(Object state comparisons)
╭──

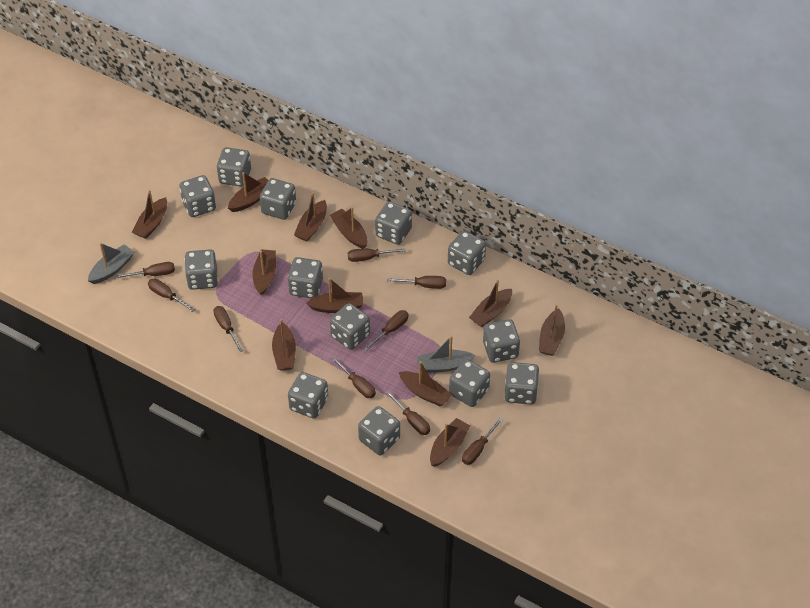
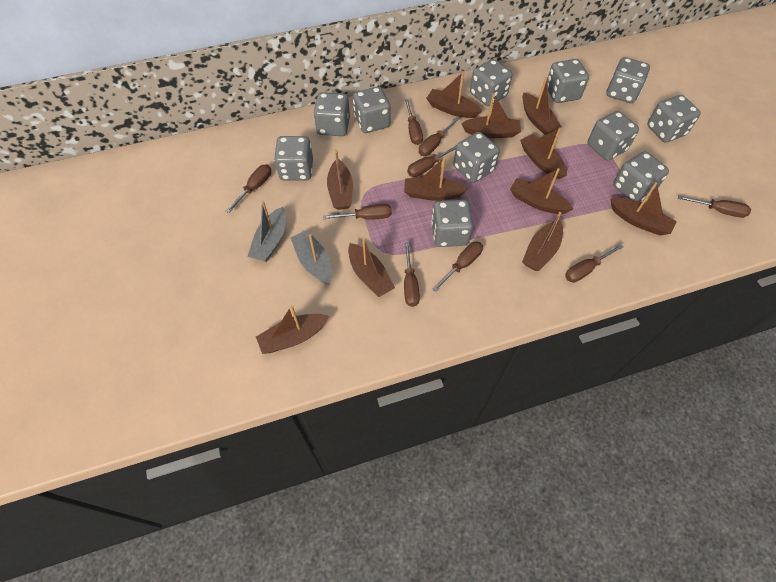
grey dice: 13 -> 11

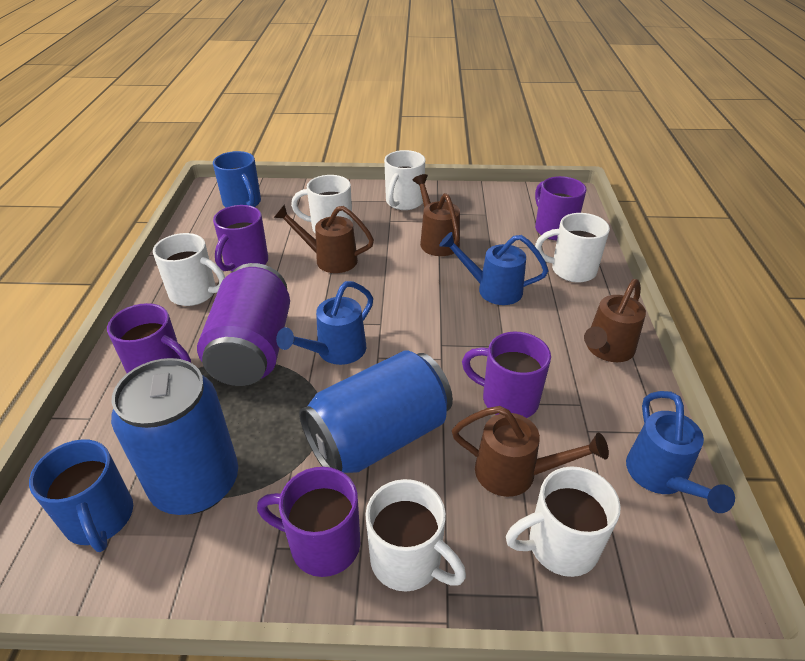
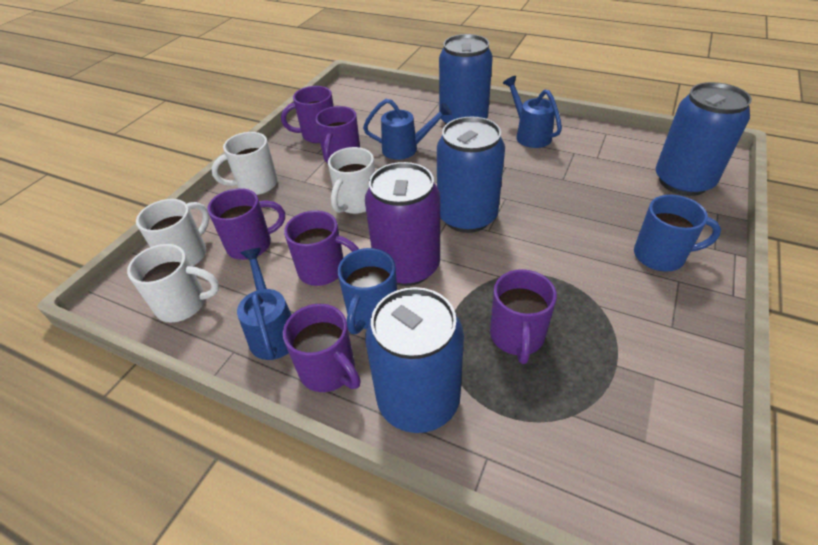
blue can: 2 -> 4
brown watering can: 4 -> 0
purple mug: 5 -> 6
white mug: 6 -> 4

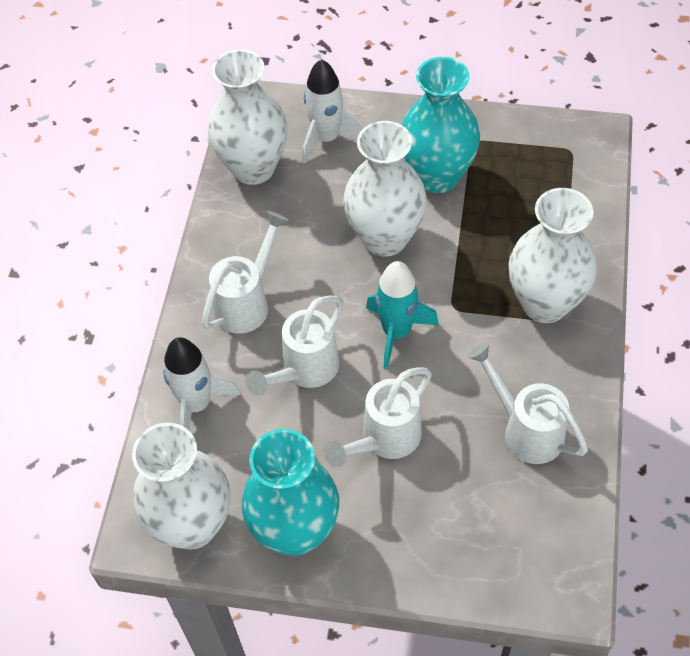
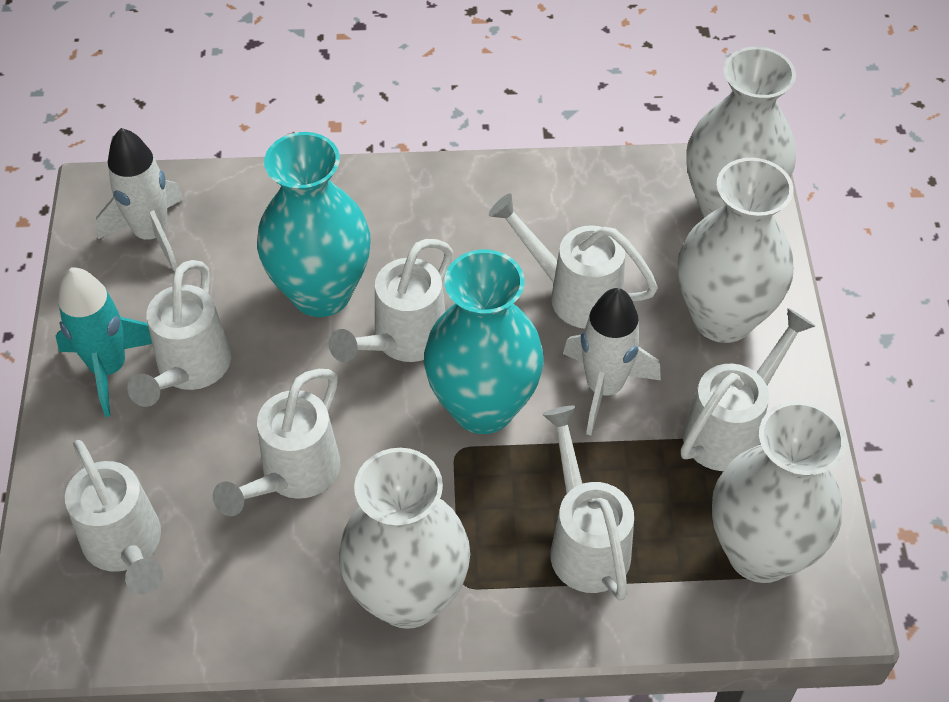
white watering can: 4 -> 7

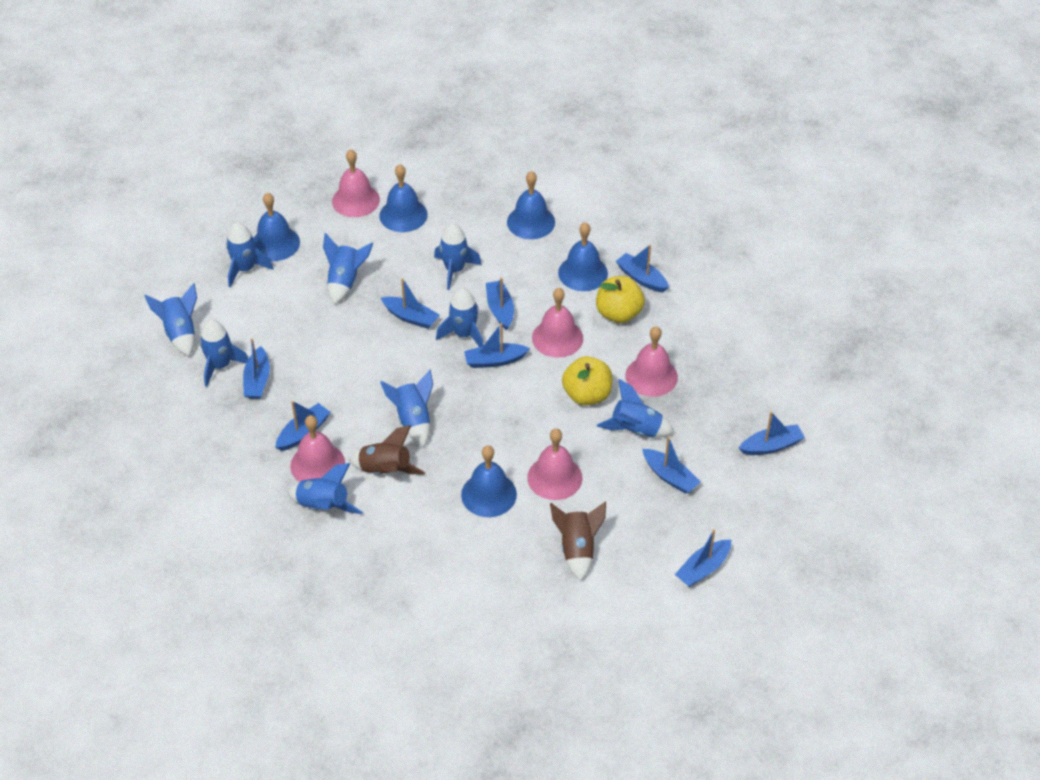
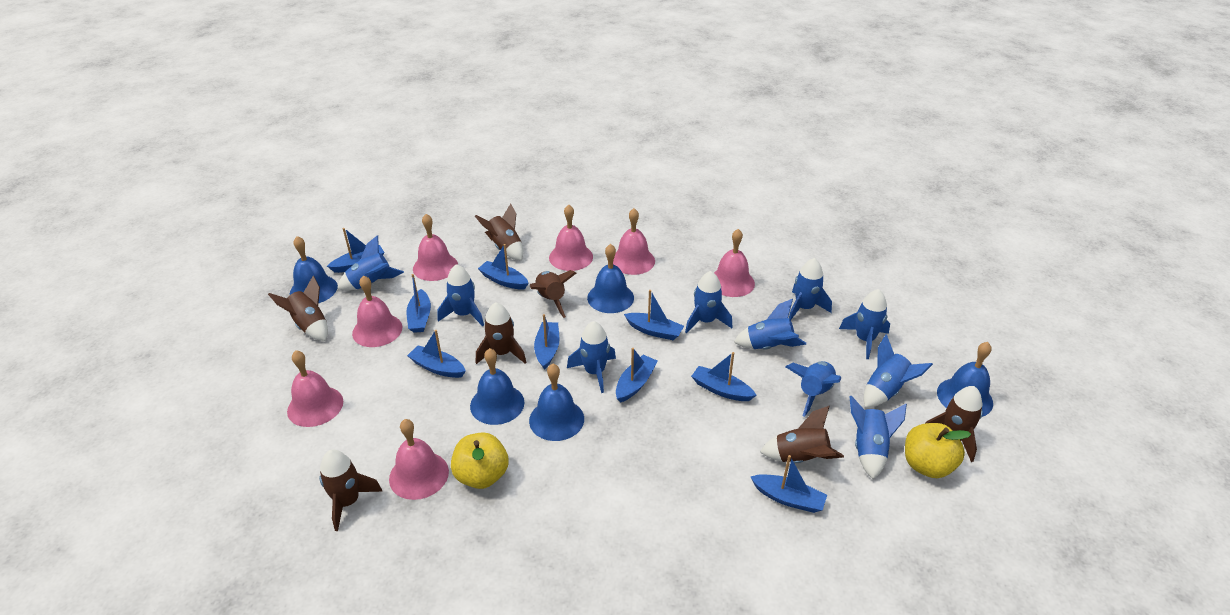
blue rocket: 9 -> 10
brown rocket: 2 -> 7
pink bell: 5 -> 7

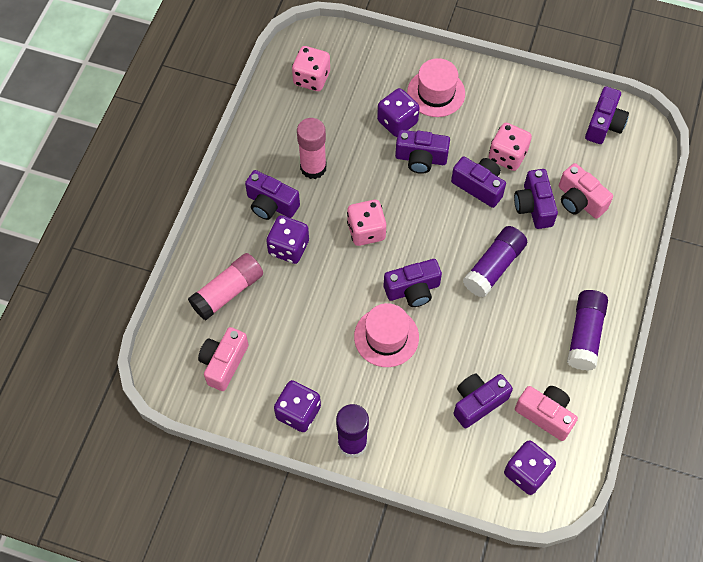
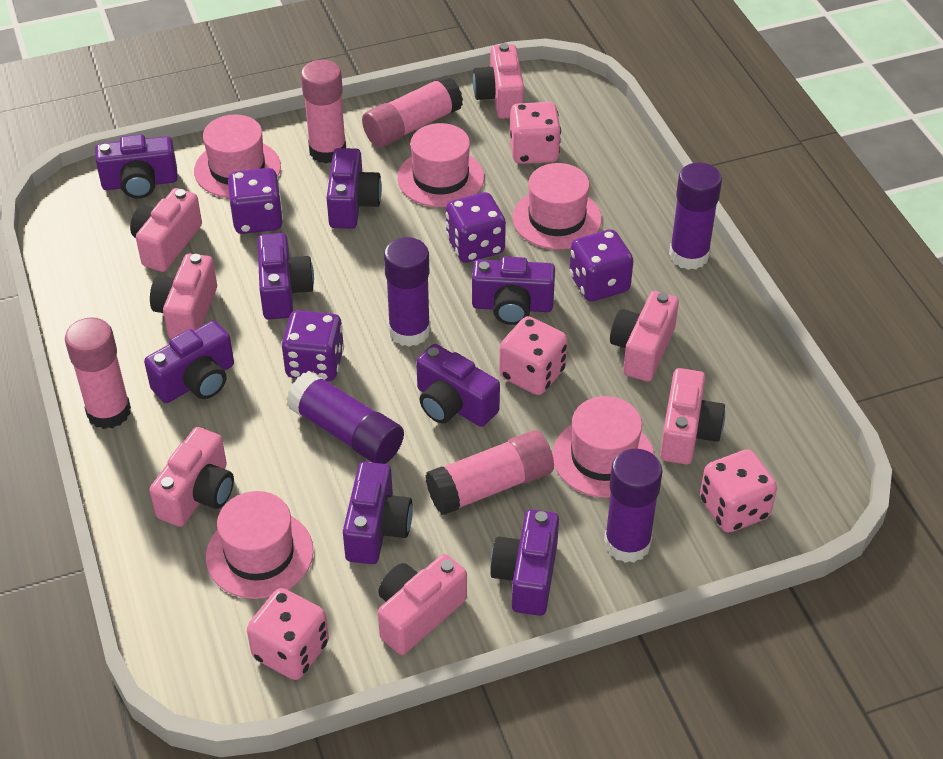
pink camera: 3 -> 7
pink dice: 3 -> 4
pink glue stick: 2 -> 4
pink hat: 2 -> 5
purple camera: 7 -> 8
purple glue stick: 3 -> 4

╰──

* [Goal of the exercise] Write out exactly, and nothing more than, the lines of the entries above from the line containing "pink bell: 5 -> 7" through the final line; omit any pictures.

* [Result below]
pink bell: 5 -> 7

pink camera: 3 -> 7
pink dice: 3 -> 4
pink glue stick: 2 -> 4
pink hat: 2 -> 5
purple camera: 7 -> 8
purple glue stick: 3 -> 4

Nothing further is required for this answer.